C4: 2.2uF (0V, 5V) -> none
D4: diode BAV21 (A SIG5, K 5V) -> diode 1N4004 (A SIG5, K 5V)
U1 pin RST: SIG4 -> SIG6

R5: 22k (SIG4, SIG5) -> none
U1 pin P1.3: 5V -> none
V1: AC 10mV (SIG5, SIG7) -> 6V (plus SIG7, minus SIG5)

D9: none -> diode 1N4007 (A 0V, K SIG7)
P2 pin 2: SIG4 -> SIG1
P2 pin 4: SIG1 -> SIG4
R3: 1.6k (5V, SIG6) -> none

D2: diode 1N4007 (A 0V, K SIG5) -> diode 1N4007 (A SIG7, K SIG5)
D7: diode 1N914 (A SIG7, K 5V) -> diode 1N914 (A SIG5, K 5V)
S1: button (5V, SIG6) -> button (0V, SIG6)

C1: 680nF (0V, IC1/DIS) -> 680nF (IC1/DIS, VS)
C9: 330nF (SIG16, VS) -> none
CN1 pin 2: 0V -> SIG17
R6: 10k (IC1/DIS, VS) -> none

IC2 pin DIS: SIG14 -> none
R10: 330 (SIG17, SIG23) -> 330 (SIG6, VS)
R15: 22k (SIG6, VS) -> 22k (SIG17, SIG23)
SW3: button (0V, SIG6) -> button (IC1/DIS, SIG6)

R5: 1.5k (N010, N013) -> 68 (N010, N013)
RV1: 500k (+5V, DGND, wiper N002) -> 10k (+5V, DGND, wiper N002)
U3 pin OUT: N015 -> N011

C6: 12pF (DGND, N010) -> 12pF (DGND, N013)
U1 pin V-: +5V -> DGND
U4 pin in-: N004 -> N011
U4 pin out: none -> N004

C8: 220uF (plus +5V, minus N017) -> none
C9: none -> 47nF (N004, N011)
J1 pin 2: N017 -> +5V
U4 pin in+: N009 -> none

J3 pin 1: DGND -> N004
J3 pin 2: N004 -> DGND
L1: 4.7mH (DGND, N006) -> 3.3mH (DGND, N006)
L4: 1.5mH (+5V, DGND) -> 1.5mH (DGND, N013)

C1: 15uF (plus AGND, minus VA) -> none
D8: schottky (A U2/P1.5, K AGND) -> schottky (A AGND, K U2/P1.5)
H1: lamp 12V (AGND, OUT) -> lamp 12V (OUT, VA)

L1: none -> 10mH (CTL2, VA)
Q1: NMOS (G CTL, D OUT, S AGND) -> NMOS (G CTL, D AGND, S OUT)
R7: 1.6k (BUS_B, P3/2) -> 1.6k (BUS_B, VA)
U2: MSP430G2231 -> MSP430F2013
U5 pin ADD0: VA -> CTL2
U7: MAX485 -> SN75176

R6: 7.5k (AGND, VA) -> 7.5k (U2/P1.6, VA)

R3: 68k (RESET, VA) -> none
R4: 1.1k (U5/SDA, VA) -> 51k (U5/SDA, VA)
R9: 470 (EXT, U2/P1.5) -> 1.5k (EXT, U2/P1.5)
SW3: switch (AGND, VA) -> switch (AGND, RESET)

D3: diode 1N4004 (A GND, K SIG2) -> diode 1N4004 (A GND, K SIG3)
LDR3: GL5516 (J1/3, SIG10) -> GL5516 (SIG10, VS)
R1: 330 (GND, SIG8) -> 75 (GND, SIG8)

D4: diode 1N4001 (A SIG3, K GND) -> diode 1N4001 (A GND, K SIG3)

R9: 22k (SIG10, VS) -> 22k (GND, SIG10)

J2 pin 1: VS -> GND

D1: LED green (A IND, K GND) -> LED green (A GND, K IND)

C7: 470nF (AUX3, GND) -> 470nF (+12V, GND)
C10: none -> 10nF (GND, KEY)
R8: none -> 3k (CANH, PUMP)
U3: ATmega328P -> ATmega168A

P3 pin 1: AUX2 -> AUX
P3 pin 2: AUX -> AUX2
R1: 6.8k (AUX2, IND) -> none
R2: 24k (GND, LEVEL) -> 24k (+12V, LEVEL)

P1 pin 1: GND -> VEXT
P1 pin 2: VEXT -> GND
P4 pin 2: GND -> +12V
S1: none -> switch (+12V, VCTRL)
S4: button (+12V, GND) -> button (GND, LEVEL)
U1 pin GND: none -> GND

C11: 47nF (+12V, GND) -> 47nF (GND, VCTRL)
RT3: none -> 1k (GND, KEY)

++++

Please reproduce each record precisely as written.

=== OUTPUT OF THE EXERCISE ===
C4: 2.2uF (0V, 5V) -> none
D4: diode BAV21 (A SIG5, K 5V) -> diode 1N4004 (A SIG5, K 5V)
U1 pin RST: SIG4 -> SIG6

R5: 22k (SIG4, SIG5) -> none
U1 pin P1.3: 5V -> none
V1: AC 10mV (SIG5, SIG7) -> 6V (plus SIG7, minus SIG5)

D9: none -> diode 1N4007 (A 0V, K SIG7)
P2 pin 2: SIG4 -> SIG1
P2 pin 4: SIG1 -> SIG4
R3: 1.6k (5V, SIG6) -> none

D2: diode 1N4007 (A 0V, K SIG5) -> diode 1N4007 (A SIG7, K SIG5)
D7: diode 1N914 (A SIG7, K 5V) -> diode 1N914 (A SIG5, K 5V)
S1: button (5V, SIG6) -> button (0V, SIG6)

C1: 680nF (0V, IC1/DIS) -> 680nF (IC1/DIS, VS)
C9: 330nF (SIG16, VS) -> none
CN1 pin 2: 0V -> SIG17
R6: 10k (IC1/DIS, VS) -> none

IC2 pin DIS: SIG14 -> none
R10: 330 (SIG17, SIG23) -> 330 (SIG6, VS)
R15: 22k (SIG6, VS) -> 22k (SIG17, SIG23)
SW3: button (0V, SIG6) -> button (IC1/DIS, SIG6)

R5: 1.5k (N010, N013) -> 68 (N010, N013)
RV1: 500k (+5V, DGND, wiper N002) -> 10k (+5V, DGND, wiper N002)
U3 pin OUT: N015 -> N011

C6: 12pF (DGND, N010) -> 12pF (DGND, N013)
U1 pin V-: +5V -> DGND
U4 pin in-: N004 -> N011
U4 pin out: none -> N004

C8: 220uF (plus +5V, minus N017) -> none
C9: none -> 47nF (N004, N011)
J1 pin 2: N017 -> +5V
U4 pin in+: N009 -> none

J3 pin 1: DGND -> N004
J3 pin 2: N004 -> DGND
L1: 4.7mH (DGND, N006) -> 3.3mH (DGND, N006)
L4: 1.5mH (+5V, DGND) -> 1.5mH (DGND, N013)

C1: 15uF (plus AGND, minus VA) -> none
D8: schottky (A U2/P1.5, K AGND) -> schottky (A AGND, K U2/P1.5)
H1: lamp 12V (AGND, OUT) -> lamp 12V (OUT, VA)

L1: none -> 10mH (CTL2, VA)
Q1: NMOS (G CTL, D OUT, S AGND) -> NMOS (G CTL, D AGND, S OUT)
R7: 1.6k (BUS_B, P3/2) -> 1.6k (BUS_B, VA)
U2: MSP430G2231 -> MSP430F2013
U5 pin ADD0: VA -> CTL2
U7: MAX485 -> SN75176

R6: 7.5k (AGND, VA) -> 7.5k (U2/P1.6, VA)

R3: 68k (RESET, VA) -> none
R4: 1.1k (U5/SDA, VA) -> 51k (U5/SDA, VA)
R9: 470 (EXT, U2/P1.5) -> 1.5k (EXT, U2/P1.5)
SW3: switch (AGND, VA) -> switch (AGND, RESET)

D3: diode 1N4004 (A GND, K SIG2) -> diode 1N4004 (A GND, K SIG3)
LDR3: GL5516 (J1/3, SIG10) -> GL5516 (SIG10, VS)
R1: 330 (GND, SIG8) -> 75 (GND, SIG8)

D4: diode 1N4001 (A SIG3, K GND) -> diode 1N4001 (A GND, K SIG3)

R9: 22k (SIG10, VS) -> 22k (GND, SIG10)

J2 pin 1: VS -> GND

D1: LED green (A IND, K GND) -> LED green (A GND, K IND)

C7: 470nF (AUX3, GND) -> 470nF (+12V, GND)
C10: none -> 10nF (GND, KEY)
R8: none -> 3k (CANH, PUMP)
U3: ATmega328P -> ATmega168A

P3 pin 1: AUX2 -> AUX
P3 pin 2: AUX -> AUX2
R1: 6.8k (AUX2, IND) -> none
R2: 24k (GND, LEVEL) -> 24k (+12V, LEVEL)

P1 pin 1: GND -> VEXT
P1 pin 2: VEXT -> GND
P4 pin 2: GND -> +12V
S1: none -> switch (+12V, VCTRL)
S4: button (+12V, GND) -> button (GND, LEVEL)
U1 pin GND: none -> GND

C11: 47nF (+12V, GND) -> 47nF (GND, VCTRL)
RT3: none -> 1k (GND, KEY)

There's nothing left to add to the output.